To do
In the records that follow, the lines from the one containing "orange brush [268,438,373,487]" to the one containing "orange battery [697,314,725,368]", inclusive, are to be given again exactly.
== Records for the task
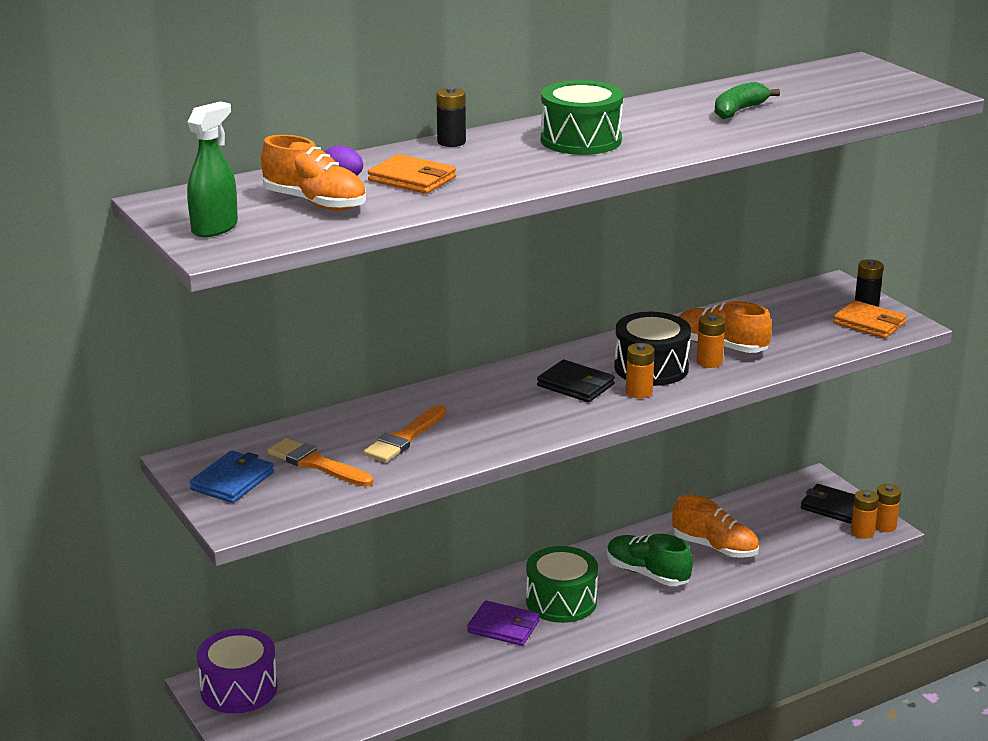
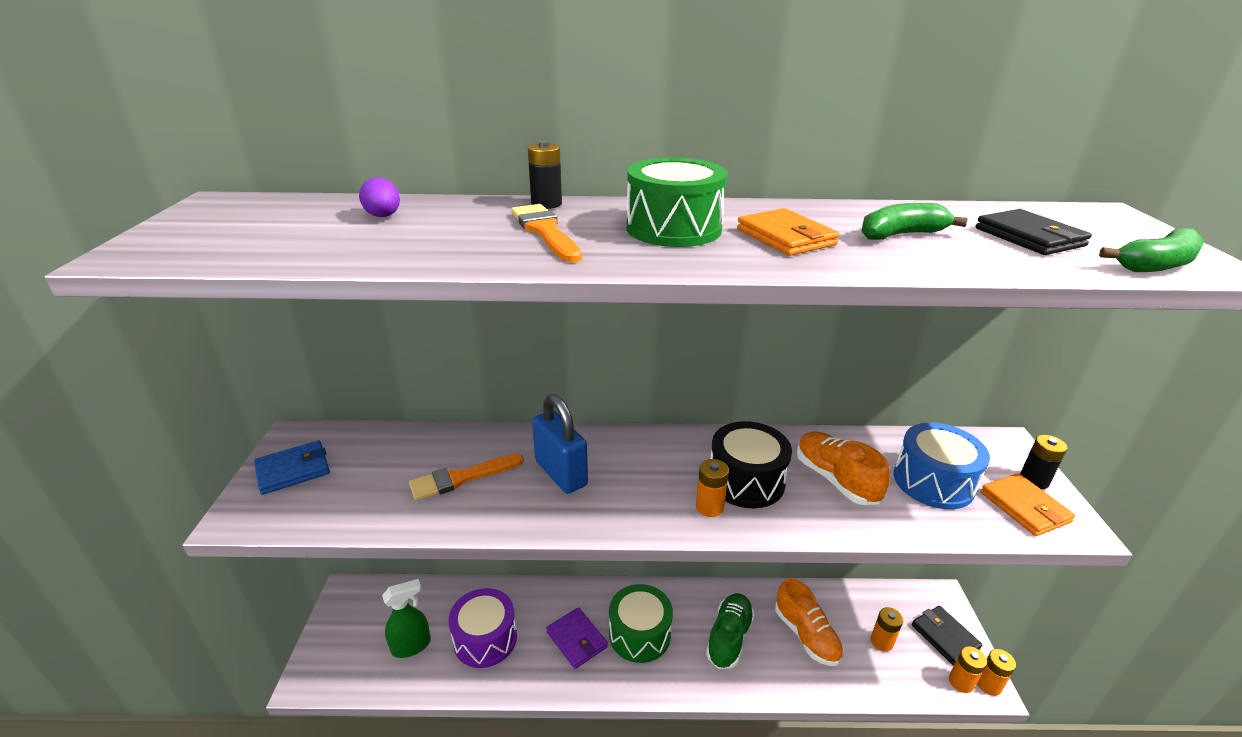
camera: 30 degrees right, 5 degrees up
green spray bottle [187,101,238,237] -> green spray bottle moved to [382,579,431,658]
purple drum [197,628,277,714] -> purple drum moved to [448,588,517,668]
orange shoe [261,135,366,211] -> none
orange brush [268,438,373,487] -> orange brush moved to [511,204,582,263]
orange wallet [368,154,456,194] -> orange wallet moved to [737,208,839,256]
black wallet [537,360,615,402] -> black wallet moved to [976,209,1092,255]
green shoe [607,534,693,586] -> green shoe turned 45 degrees clockwise [706,593,755,669]
orange battery [697,314,725,368] -> orange battery moved to [871,607,903,652]
none -> blue padlock [532,394,588,494]
none -> blue drum [894,423,990,509]
none -> green banana [1099,228,1204,272]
====
Expected answer
orange brush [268,438,373,487] -> orange brush moved to [511,204,582,263]
orange wallet [368,154,456,194] -> orange wallet moved to [737,208,839,256]
black wallet [537,360,615,402] -> black wallet moved to [976,209,1092,255]
green shoe [607,534,693,586] -> green shoe turned 45 degrees clockwise [706,593,755,669]
orange battery [697,314,725,368] -> orange battery moved to [871,607,903,652]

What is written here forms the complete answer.